## [Required work]
Rewrite the data below, substituting "white metal radiator" for every occurrence of "white plastic radiator" and keeping everything else unchanged; omit the pictures from your answer.

-------- Excerpted records --------

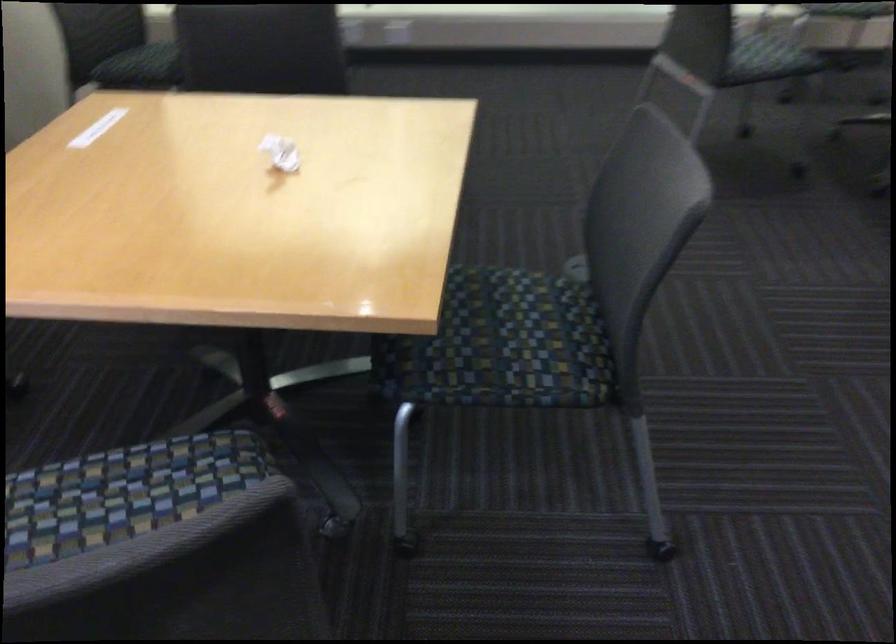
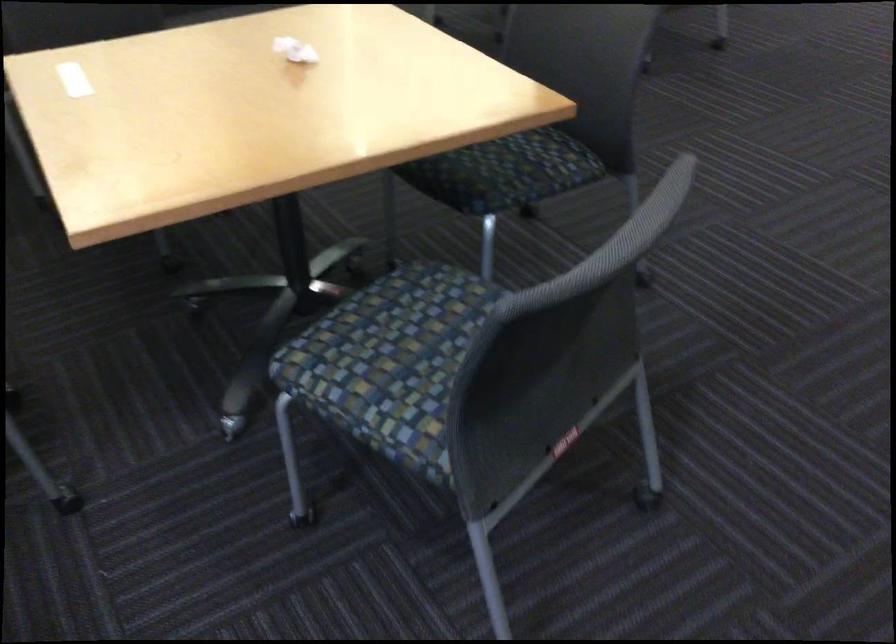
In the second image, find the point that corresponds to pixel 449 360 in the first image.

(504, 172)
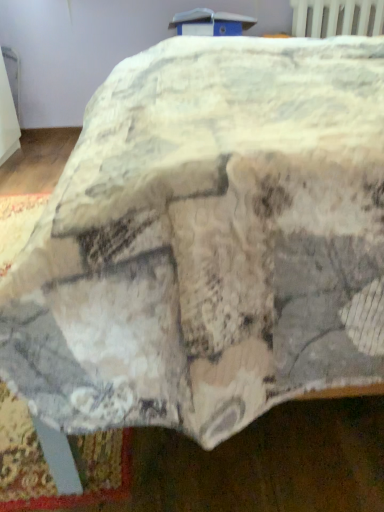
Question: From the image's perspective, is white plastic radiator at upper right positioned above or below white plastic table at upper center?

Choices:
 (A) below
 (B) above

Answer: (B)

Question: Considering their positions, is white plastic radiator at upper right located in front of or behind white plastic table at upper center?

Choices:
 (A) behind
 (B) front

Answer: (A)

Question: From a real-world perspective, is white plastic radiator at upper right above or below white plastic table at upper center?

Choices:
 (A) below
 (B) above

Answer: (A)

Question: From a real-world perspective, is white plastic table at upper center positioned above or below white plastic radiator at upper right?

Choices:
 (A) below
 (B) above

Answer: (B)

Question: From the image's perspective, is white plastic table at upper center positioned above or below white plastic radiator at upper right?

Choices:
 (A) above
 (B) below

Answer: (B)

Question: Would you say white plastic table at upper center is to the left or to the right of white plastic radiator at upper right in the picture?

Choices:
 (A) right
 (B) left

Answer: (B)

Question: Is white plastic table at upper center bigger or smaller than white plastic radiator at upper right?

Choices:
 (A) small
 (B) big

Answer: (B)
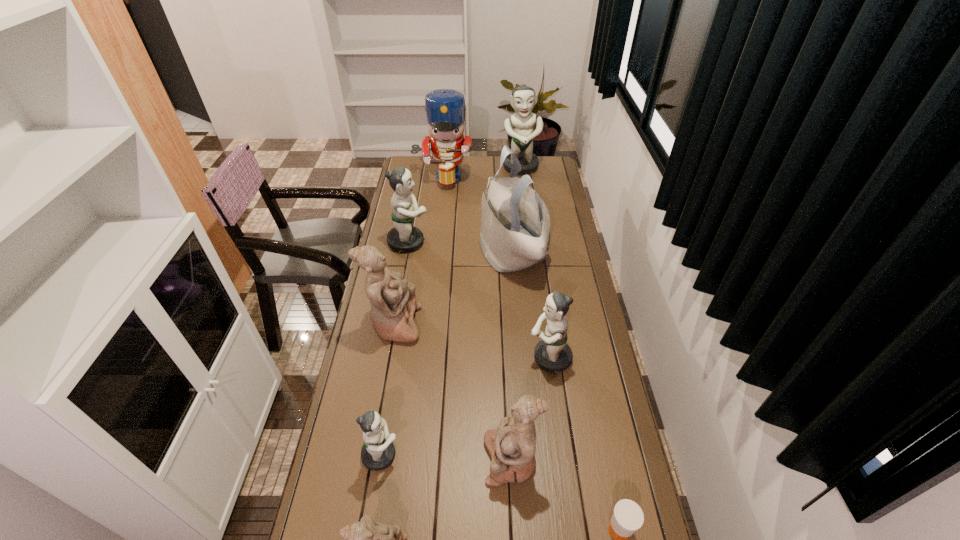
The height and width of the screenshot is (540, 960). What are the coordinates of `free space at the right edge of the desktop` in the screenshot? It's located at (572, 284).

The width and height of the screenshot is (960, 540). In the image, there is a desktop. Find the location of `blank space at the far right corner`. blank space at the far right corner is located at coordinates (549, 166).

This screenshot has height=540, width=960. I want to click on vacant area that lies between the shopping bag and the third smallest green figurine, so (461, 246).

Identify the location of free point between the biggest white figurine and the nutcracker. (419, 251).

The width and height of the screenshot is (960, 540). I want to click on free spot between the biggest white figurine and the second nearest green figurine, so click(472, 341).

Image resolution: width=960 pixels, height=540 pixels. What are the coordinates of `empty space that is in between the shopping bag and the second smallest green figurine` in the screenshot? It's located at (531, 305).

Locate which object is the ninth closest to the shopping bag. Please provide its 2D coordinates. Your answer should be formatted as a tuple, i.e. [(x, y)], where the tuple contains the x and y coordinates of a point satisfying the conditions above.

[(367, 539)]

Locate an element on the screen. object identified as the sixth closest to the shortest object is located at coordinates (515, 231).

What are the coordinates of `figurine that can be found as the third closest to the nutcracker` in the screenshot? It's located at (393, 302).

You are a GUI agent. You are given a task and a screenshot of the screen. Output one action in this format:
    pyautogui.click(x=<x>, y=<y>)
    Task: Click on the seventh closest figurine to the shopping bag
    
    Given the screenshot: What is the action you would take?
    pyautogui.click(x=367, y=539)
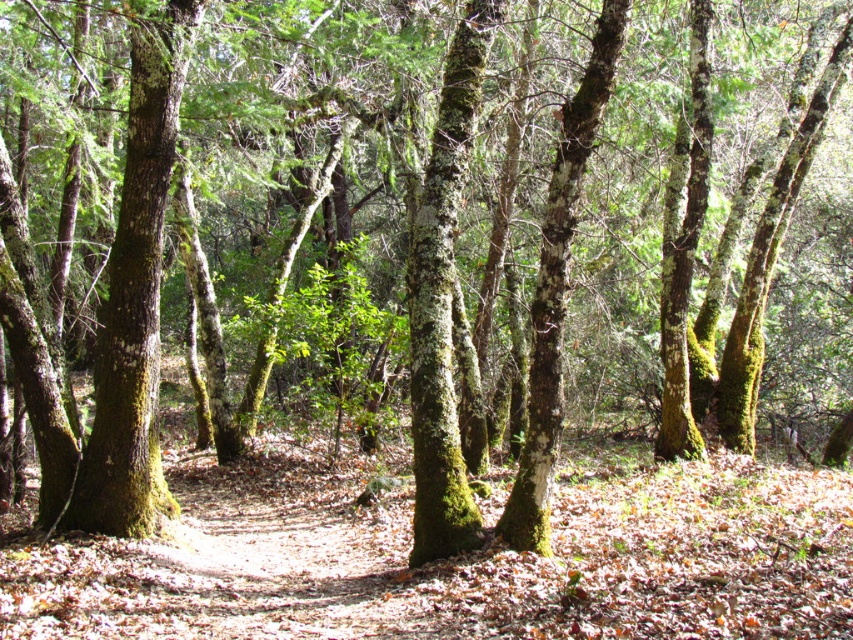
Find the location of a particular element. The image size is (853, 640). green mossy tree trunk at left is located at coordinates (135, 296).

At what (x,y) coordinates should I click in order to perform the action: click on green mossy tree trunk at left. Please return your answer as a coordinate pair (x, y). Looking at the image, I should click on (135, 296).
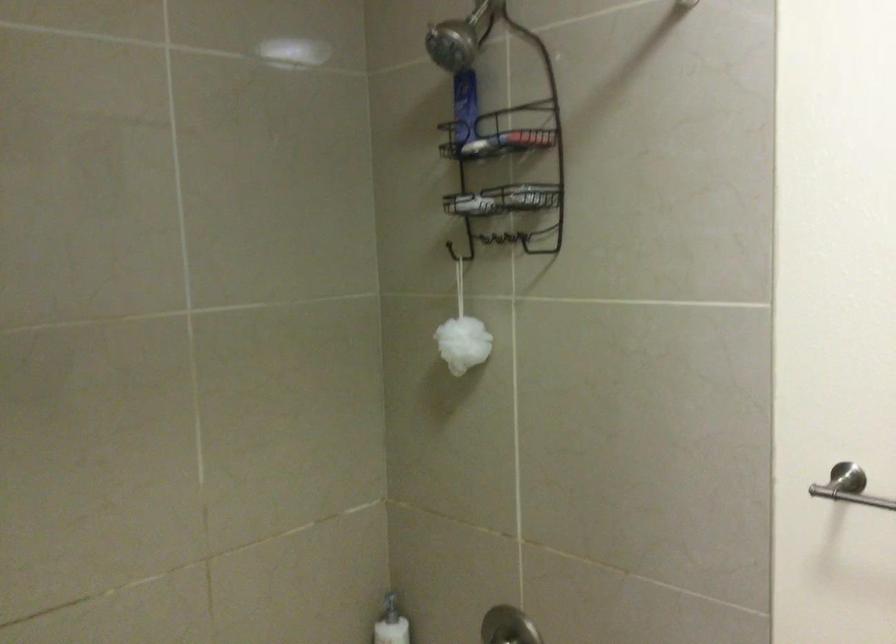
Locate an element on the screen. The width and height of the screenshot is (896, 644). chrome faucet handle is located at coordinates (506, 627).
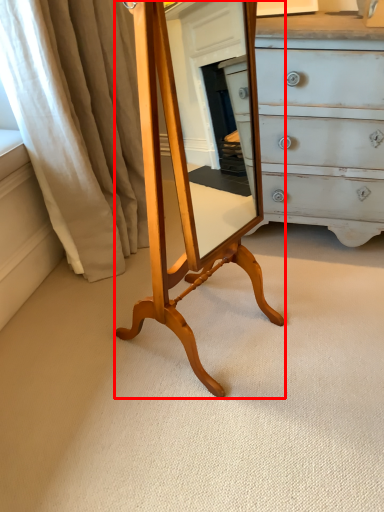
Question: Considering the relative positions of table (annotated by the red box) and curtain in the image provided, where is table (annotated by the red box) located with respect to the staircase?

Choices:
 (A) left
 (B) right

Answer: (B)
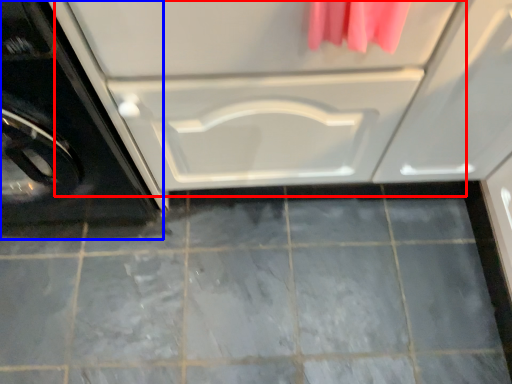
Question: Which object appears farthest to the camera in this image, drawer (highlighted by a red box) or washing machine (highlighted by a blue box)?

Choices:
 (A) drawer
 (B) washing machine

Answer: (A)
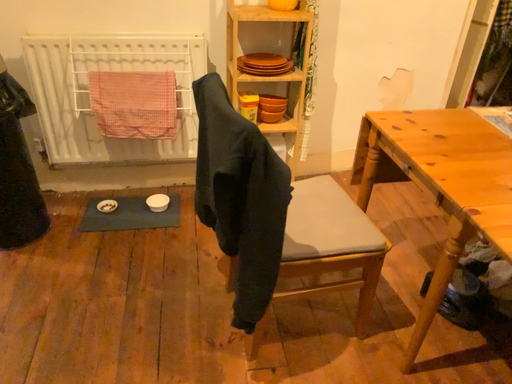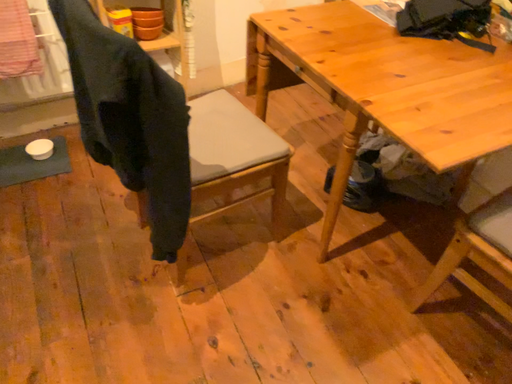
Question: How did the camera likely rotate when shooting the video?

Choices:
 (A) rotated left
 (B) rotated right

Answer: (B)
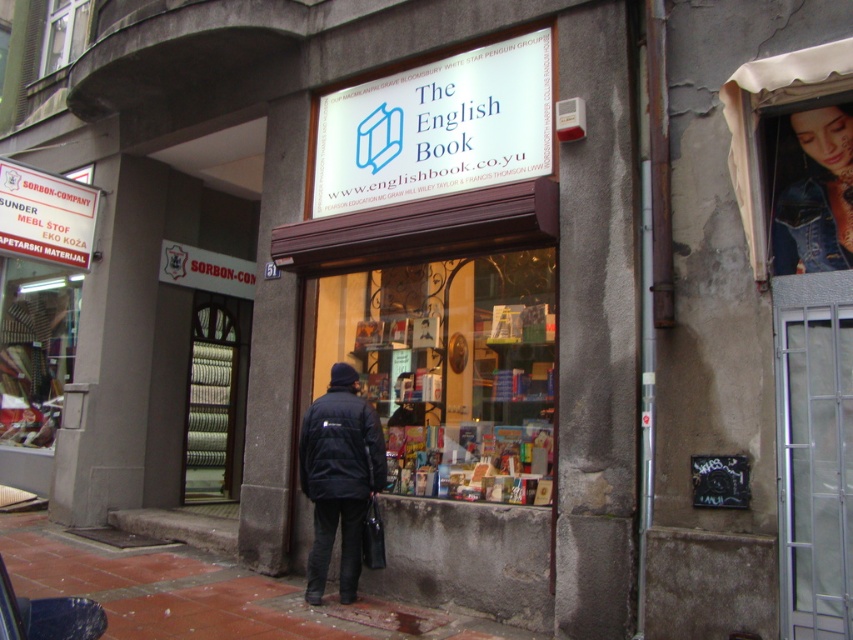
You are a delivery person carrying a package that is 2 meters long. You need to place it between the white plastic sign at center and the denim jacket at upper right. Can the package fit in the space between them?

The white plastic sign at center and the denim jacket at upper right are 2.18 meters apart, so the 2 meter long package can fit between them since the distance is greater than the package length.

You are standing in front of the bookstore and want to read the white plastic sign at center and the white plastic sign at upper left. Which one do you see first without moving your head?

You will see the white plastic sign at center first because it is closer to you than the white plastic sign at upper left.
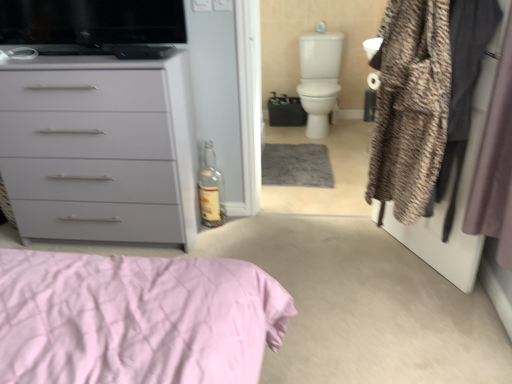
Question: Is point (464, 112) closer or farther from the camera than point (318, 102)?

Choices:
 (A) closer
 (B) farther

Answer: (A)

Question: Considering the positions of textured brown coat at right and white glossy toilet bowl at upper right in the image, is textured brown coat at right taller or shorter than white glossy toilet bowl at upper right?

Choices:
 (A) tall
 (B) short

Answer: (A)

Question: Considering the real-world distances, which object is closest to the silky purple curtain at right?

Choices:
 (A) black glossy tv at upper left
 (B) matte gray chest of drawers at left
 (C) fuzzy fabric coat at right
 (D) transparent glass bottle at center
 (E) textured brown coat at right

Answer: (E)

Question: Estimate the real-world distances between objects in this image. Which object is closer to the textured brown coat at right?

Choices:
 (A) white glossy toilet bowl at upper right
 (B) black glossy tv at upper left
 (C) fuzzy fabric coat at right
 (D) silky purple curtain at right
 (E) transparent glass bottle at center

Answer: (C)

--------

## [Response below]
In the second image, find the point that corresponds to pixel 449 360 in the first image.

(504, 172)
Question: From the image's perspective, is white metal radiator at upper right positioned above or below white plastic table at upper center?

Choices:
 (A) below
 (B) above

Answer: (B)

Question: Considering their positions, is white metal radiator at upper right located in front of or behind white plastic table at upper center?

Choices:
 (A) behind
 (B) front

Answer: (A)

Question: From a real-world perspective, is white metal radiator at upper right above or below white plastic table at upper center?

Choices:
 (A) below
 (B) above

Answer: (A)

Question: From a real-world perspective, is white plastic table at upper center positioned above or below white metal radiator at upper right?

Choices:
 (A) below
 (B) above

Answer: (B)

Question: From the image's perspective, is white plastic table at upper center positioned above or below white metal radiator at upper right?

Choices:
 (A) above
 (B) below

Answer: (B)

Question: Would you say white plastic table at upper center is to the left or to the right of white metal radiator at upper right in the picture?

Choices:
 (A) right
 (B) left

Answer: (B)

Question: Is white plastic table at upper center bigger or smaller than white metal radiator at upper right?

Choices:
 (A) small
 (B) big

Answer: (B)
The height and width of the screenshot is (540, 960). What are the coordinates of `free space at the right edge of the desktop` in the screenshot? It's located at (572, 284).

The width and height of the screenshot is (960, 540). In the image, there is a desktop. Find the location of `blank space at the far right corner`. blank space at the far right corner is located at coordinates (549, 166).

This screenshot has height=540, width=960. I want to click on vacant area that lies between the shopping bag and the third smallest green figurine, so (461, 246).

Identify the location of free point between the biggest white figurine and the nutcracker. (419, 251).

The width and height of the screenshot is (960, 540). I want to click on free spot between the biggest white figurine and the second nearest green figurine, so click(472, 341).

Image resolution: width=960 pixels, height=540 pixels. What are the coordinates of `empty space that is in between the shopping bag and the second smallest green figurine` in the screenshot? It's located at (531, 305).

Locate which object is the ninth closest to the shopping bag. Please provide its 2D coordinates. Your answer should be formatted as a tuple, i.e. [(x, y)], where the tuple contains the x and y coordinates of a point satisfying the conditions above.

[(367, 539)]

Locate an element on the screen. object identified as the sixth closest to the shortest object is located at coordinates (515, 231).

What are the coordinates of `figurine that can be found as the third closest to the nutcracker` in the screenshot? It's located at (393, 302).

You are a GUI agent. You are given a task and a screenshot of the screen. Output one action in this format:
    pyautogui.click(x=<x>, y=<y>)
    Task: Click on the seventh closest figurine to the shopping bag
    
    Given the screenshot: What is the action you would take?
    pyautogui.click(x=367, y=539)
Find the location of a particular element. The image size is (853, 640). green mossy tree trunk at left is located at coordinates (135, 296).

At what (x,y) coordinates should I click in order to perform the action: click on green mossy tree trunk at left. Please return your answer as a coordinate pair (x, y). Looking at the image, I should click on (135, 296).
Locate an element on the screen. The width and height of the screenshot is (896, 644). chrome faucet handle is located at coordinates (506, 627).
Question: Considering the relative positions of table (annotated by the red box) and curtain in the image provided, where is table (annotated by the red box) located with respect to the staircase?

Choices:
 (A) left
 (B) right

Answer: (B)
Question: Which object appears farthest to the camera in this image, drawer (highlighted by a red box) or washing machine (highlighted by a blue box)?

Choices:
 (A) drawer
 (B) washing machine

Answer: (A)
Question: How did the camera likely rotate when shooting the video?

Choices:
 (A) rotated left
 (B) rotated right

Answer: (B)
You are a delivery person carrying a package that is 2 meters long. You need to place it between the white plastic sign at center and the denim jacket at upper right. Can the package fit in the space between them?

The white plastic sign at center and the denim jacket at upper right are 2.18 meters apart, so the 2 meter long package can fit between them since the distance is greater than the package length.

You are standing in front of the bookstore and want to read the white plastic sign at center and the white plastic sign at upper left. Which one do you see first without moving your head?

You will see the white plastic sign at center first because it is closer to you than the white plastic sign at upper left.
Question: Is point (464, 112) closer or farther from the camera than point (318, 102)?

Choices:
 (A) closer
 (B) farther

Answer: (A)

Question: Considering the positions of textured brown coat at right and white glossy toilet bowl at upper right in the image, is textured brown coat at right taller or shorter than white glossy toilet bowl at upper right?

Choices:
 (A) tall
 (B) short

Answer: (A)

Question: Considering the real-world distances, which object is closest to the silky purple curtain at right?

Choices:
 (A) black glossy tv at upper left
 (B) matte gray chest of drawers at left
 (C) fuzzy fabric coat at right
 (D) transparent glass bottle at center
 (E) textured brown coat at right

Answer: (E)

Question: Estimate the real-world distances between objects in this image. Which object is closer to the textured brown coat at right?

Choices:
 (A) white glossy toilet bowl at upper right
 (B) black glossy tv at upper left
 (C) fuzzy fabric coat at right
 (D) silky purple curtain at right
 (E) transparent glass bottle at center

Answer: (C)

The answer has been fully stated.